• [WHAT YOU SHOULD DO]
Each line in the records that mentions the word "went" needs to be listed.
Segment Start: RECORDS PROVIDED
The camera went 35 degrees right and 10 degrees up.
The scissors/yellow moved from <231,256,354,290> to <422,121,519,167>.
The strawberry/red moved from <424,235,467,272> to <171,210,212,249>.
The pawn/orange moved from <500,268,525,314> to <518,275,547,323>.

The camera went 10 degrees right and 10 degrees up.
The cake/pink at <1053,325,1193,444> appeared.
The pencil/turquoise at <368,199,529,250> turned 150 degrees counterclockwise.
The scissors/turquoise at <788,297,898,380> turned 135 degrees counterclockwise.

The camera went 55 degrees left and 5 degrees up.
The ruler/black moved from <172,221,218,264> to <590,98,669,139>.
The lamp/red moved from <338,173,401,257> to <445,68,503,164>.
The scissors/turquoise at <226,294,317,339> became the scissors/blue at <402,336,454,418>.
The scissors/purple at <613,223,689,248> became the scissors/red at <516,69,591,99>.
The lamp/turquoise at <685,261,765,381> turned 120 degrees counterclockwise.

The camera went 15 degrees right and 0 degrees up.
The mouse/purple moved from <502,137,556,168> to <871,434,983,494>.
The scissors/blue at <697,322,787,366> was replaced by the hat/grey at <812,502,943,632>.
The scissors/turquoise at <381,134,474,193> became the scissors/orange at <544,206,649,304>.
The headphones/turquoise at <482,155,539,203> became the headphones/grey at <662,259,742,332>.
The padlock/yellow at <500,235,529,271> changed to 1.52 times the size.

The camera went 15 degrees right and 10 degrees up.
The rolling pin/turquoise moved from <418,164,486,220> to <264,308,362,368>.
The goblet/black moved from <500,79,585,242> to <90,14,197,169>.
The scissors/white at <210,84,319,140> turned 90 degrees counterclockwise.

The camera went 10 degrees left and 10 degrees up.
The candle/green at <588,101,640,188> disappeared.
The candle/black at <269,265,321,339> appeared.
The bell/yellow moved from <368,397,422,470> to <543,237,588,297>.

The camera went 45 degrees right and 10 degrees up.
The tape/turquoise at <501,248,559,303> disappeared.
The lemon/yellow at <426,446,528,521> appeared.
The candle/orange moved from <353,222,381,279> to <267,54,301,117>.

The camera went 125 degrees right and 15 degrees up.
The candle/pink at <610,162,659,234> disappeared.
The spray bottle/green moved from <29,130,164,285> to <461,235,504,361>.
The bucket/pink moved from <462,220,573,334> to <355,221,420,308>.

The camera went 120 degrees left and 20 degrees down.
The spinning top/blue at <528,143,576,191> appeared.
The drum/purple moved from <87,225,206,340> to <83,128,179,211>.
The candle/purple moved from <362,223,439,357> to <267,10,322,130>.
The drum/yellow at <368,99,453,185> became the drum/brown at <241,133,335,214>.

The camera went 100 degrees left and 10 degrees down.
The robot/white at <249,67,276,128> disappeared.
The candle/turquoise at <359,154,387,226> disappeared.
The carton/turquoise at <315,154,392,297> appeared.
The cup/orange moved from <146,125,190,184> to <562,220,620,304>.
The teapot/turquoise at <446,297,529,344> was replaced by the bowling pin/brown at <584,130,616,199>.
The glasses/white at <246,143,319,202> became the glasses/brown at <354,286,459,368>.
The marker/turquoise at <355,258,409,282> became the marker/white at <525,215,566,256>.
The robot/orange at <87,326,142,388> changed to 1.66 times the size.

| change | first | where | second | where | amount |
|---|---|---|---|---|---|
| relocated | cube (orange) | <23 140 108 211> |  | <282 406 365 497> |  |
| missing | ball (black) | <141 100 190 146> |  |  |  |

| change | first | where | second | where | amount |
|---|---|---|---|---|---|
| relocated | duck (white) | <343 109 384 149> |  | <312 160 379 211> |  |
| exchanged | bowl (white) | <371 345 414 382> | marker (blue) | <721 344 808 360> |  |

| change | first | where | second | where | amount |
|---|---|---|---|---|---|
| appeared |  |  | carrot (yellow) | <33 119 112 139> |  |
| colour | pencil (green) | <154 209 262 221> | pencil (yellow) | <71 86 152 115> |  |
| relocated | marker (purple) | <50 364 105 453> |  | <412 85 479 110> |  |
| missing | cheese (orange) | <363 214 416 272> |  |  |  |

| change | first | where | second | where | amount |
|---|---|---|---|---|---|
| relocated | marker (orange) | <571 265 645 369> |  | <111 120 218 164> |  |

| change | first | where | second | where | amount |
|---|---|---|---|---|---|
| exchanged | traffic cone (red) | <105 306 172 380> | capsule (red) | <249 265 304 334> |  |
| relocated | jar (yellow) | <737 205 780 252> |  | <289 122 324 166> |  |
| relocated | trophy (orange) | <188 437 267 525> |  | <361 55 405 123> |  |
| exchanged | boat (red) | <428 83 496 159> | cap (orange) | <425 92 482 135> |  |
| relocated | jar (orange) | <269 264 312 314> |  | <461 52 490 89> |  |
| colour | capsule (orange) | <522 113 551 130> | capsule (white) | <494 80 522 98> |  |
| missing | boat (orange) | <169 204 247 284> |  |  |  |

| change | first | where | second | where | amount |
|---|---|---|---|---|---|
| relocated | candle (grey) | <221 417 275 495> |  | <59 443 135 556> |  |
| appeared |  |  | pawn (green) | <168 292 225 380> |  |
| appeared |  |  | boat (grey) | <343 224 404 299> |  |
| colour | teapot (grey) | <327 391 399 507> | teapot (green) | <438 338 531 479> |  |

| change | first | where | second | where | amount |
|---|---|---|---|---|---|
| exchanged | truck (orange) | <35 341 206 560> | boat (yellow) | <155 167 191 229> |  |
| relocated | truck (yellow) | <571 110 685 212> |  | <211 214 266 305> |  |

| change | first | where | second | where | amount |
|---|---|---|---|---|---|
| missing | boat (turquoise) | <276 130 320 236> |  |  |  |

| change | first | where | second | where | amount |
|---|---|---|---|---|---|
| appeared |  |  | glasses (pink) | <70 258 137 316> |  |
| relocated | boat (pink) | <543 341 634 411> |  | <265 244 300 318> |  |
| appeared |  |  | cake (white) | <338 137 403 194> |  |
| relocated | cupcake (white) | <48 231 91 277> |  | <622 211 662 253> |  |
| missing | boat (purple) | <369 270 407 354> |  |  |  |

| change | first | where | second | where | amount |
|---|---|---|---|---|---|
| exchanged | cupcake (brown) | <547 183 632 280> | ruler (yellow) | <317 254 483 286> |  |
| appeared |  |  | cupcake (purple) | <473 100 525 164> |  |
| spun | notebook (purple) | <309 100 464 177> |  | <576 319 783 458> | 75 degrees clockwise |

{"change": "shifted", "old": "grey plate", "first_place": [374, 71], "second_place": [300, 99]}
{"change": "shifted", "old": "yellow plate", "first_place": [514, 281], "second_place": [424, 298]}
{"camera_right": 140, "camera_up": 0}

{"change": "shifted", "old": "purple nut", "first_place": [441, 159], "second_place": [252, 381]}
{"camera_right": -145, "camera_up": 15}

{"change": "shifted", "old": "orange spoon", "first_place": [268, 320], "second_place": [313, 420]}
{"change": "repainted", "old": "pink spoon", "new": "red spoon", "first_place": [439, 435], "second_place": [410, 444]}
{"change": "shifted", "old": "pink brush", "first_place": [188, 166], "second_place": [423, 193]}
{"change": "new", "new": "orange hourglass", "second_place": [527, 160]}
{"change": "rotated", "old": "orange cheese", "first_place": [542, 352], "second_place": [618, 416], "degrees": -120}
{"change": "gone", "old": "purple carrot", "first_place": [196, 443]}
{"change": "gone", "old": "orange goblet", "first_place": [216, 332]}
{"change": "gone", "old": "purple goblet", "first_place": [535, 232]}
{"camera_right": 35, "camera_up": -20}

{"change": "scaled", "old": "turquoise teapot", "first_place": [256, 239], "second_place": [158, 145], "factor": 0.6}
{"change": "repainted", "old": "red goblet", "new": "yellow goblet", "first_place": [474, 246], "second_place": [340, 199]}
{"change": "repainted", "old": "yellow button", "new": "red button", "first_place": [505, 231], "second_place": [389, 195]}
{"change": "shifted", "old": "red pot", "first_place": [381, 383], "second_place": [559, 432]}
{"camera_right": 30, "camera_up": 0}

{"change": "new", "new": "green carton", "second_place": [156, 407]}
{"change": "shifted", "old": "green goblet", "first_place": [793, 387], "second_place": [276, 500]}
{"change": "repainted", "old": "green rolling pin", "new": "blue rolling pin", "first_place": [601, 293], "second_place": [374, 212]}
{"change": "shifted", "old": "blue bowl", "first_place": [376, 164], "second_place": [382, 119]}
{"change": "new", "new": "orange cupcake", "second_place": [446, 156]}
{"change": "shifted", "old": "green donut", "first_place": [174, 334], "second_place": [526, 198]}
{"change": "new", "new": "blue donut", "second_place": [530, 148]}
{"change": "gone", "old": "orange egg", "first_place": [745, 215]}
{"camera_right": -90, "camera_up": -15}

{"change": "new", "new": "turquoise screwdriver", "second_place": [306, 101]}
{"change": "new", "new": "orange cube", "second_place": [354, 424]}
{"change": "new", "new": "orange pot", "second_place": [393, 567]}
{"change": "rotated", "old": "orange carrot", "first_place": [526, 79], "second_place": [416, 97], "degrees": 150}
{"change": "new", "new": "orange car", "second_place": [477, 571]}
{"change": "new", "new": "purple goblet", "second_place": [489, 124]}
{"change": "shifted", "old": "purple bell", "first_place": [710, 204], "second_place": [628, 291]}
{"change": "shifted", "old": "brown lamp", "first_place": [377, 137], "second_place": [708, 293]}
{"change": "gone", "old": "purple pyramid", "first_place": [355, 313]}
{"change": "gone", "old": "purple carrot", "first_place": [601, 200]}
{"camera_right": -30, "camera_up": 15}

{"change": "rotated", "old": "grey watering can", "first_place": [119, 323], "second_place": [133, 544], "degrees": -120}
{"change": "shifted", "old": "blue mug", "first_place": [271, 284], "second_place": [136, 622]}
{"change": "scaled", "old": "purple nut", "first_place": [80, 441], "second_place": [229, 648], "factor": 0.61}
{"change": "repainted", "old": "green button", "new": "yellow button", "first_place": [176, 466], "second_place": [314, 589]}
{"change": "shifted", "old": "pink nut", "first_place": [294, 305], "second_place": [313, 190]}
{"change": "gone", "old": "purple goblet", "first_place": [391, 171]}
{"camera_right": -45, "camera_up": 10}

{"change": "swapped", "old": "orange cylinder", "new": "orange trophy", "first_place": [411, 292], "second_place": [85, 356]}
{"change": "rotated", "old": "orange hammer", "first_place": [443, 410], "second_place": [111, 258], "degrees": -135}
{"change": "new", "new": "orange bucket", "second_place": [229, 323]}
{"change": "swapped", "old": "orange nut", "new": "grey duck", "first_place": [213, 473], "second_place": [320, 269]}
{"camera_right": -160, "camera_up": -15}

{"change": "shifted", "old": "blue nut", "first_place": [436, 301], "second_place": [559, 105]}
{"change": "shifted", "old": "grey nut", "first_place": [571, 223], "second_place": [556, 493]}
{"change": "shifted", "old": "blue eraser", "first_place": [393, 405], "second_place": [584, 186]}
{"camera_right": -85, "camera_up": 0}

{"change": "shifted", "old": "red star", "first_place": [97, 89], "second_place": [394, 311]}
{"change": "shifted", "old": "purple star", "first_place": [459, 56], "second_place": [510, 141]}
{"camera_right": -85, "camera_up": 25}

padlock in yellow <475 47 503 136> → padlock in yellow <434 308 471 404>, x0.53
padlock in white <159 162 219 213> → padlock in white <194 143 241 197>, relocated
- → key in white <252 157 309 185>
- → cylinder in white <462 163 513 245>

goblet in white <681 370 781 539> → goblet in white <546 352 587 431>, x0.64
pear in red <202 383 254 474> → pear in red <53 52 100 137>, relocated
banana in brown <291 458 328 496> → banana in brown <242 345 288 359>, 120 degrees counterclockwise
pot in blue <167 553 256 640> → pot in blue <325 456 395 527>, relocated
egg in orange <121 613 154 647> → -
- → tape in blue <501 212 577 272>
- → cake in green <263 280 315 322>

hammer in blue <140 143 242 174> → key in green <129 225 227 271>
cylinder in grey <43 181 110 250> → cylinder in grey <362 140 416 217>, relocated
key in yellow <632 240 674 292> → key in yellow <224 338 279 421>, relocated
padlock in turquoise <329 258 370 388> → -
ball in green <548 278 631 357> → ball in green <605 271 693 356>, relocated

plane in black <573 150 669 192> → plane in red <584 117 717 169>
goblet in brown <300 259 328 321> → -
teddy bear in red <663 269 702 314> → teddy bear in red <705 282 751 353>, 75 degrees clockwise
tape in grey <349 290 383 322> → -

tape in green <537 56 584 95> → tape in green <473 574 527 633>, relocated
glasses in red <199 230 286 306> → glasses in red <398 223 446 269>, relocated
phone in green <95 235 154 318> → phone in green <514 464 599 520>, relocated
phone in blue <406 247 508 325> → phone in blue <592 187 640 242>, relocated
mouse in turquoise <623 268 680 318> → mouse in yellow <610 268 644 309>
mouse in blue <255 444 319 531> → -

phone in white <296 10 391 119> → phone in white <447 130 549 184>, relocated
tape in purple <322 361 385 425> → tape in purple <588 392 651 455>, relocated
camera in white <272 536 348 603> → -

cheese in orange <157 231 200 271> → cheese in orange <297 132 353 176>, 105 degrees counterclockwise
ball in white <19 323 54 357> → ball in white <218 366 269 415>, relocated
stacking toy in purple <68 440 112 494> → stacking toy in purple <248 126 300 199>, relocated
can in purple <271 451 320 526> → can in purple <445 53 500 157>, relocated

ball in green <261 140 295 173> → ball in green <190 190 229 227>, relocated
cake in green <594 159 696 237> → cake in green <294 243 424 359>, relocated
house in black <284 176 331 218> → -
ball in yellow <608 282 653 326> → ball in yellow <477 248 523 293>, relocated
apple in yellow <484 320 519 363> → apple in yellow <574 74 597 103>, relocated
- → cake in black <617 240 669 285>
Segment End: RECORDS PROVIDED
• [RESULT]
The camera went 35 degrees right and 10 degrees up.
The camera went 10 degrees right and 10 degrees up.
The camera went 55 degrees left and 5 degrees up.
The camera went 15 degrees right and 0 degrees up.
The camera went 15 degrees right and 10 degrees up.
The camera went 10 degrees left and 10 degrees up.
The camera went 45 degrees right and 10 degrees up.
The camera went 125 degrees right and 15 degrees up.
The camera went 120 degrees left and 20 degrees down.
The camera went 100 degrees left and 10 degrees down.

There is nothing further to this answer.